▼
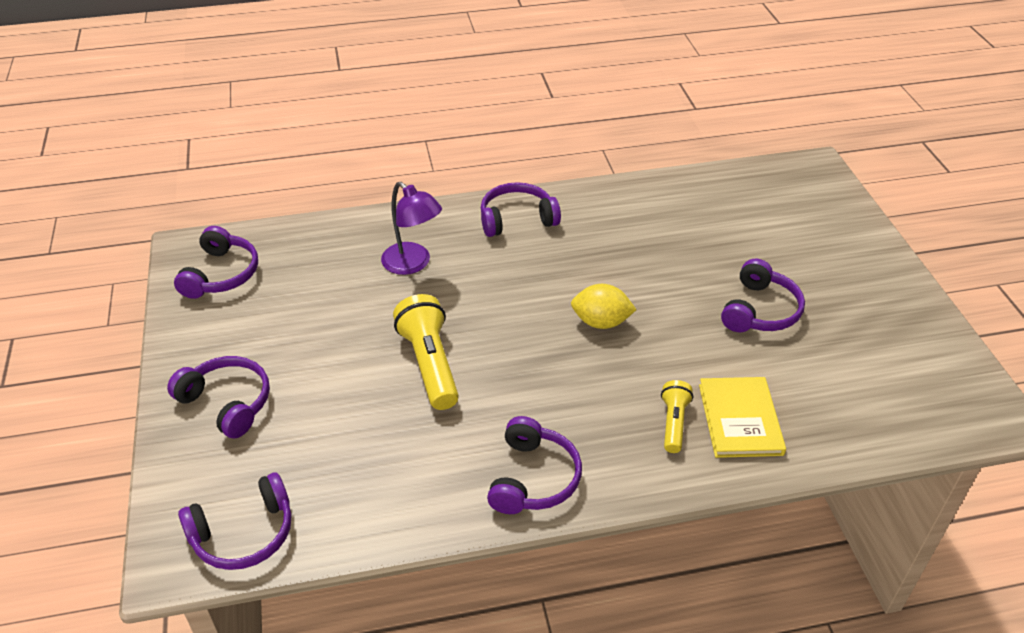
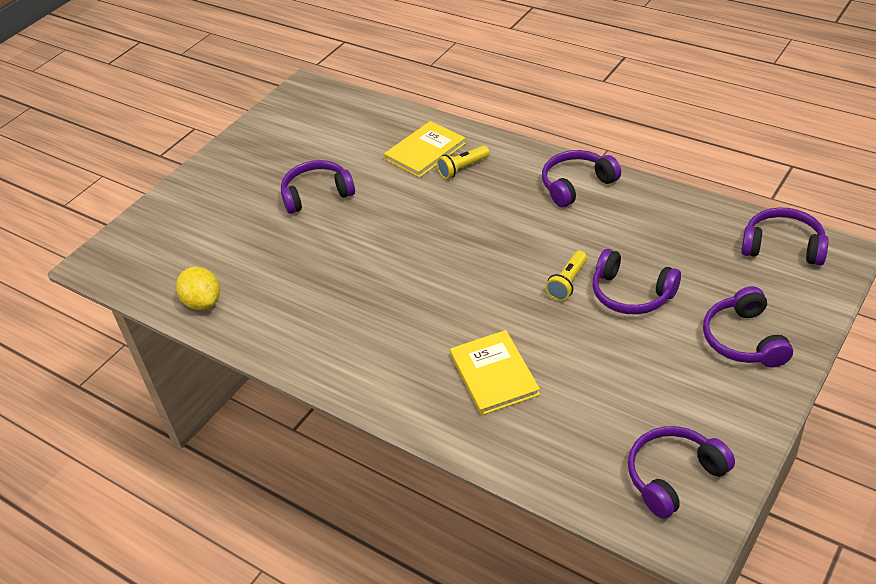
camera: 130 degrees left, 0 degrees up
(413, 264) = (494, 374): purple lamp -> yellow book
(430, 364) = (567, 283): yellow flashlight -> yellow flashlight, size x0.58
(517, 219) = (362, 363): purple headphones -> purple headphones (631, 294)
(601, 322) = (420, 244): yellow lemon -> yellow lemon (203, 302)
▲
What to do: Up to and including the last line of the listing above, copy exactly every line from the one that contains "(430, 364) = (567, 283): yellow" onward; leave out all others.

Problem solution:
(430, 364) = (567, 283): yellow flashlight -> yellow flashlight, size x0.58
(517, 219) = (362, 363): purple headphones -> purple headphones (631, 294)
(601, 322) = (420, 244): yellow lemon -> yellow lemon (203, 302)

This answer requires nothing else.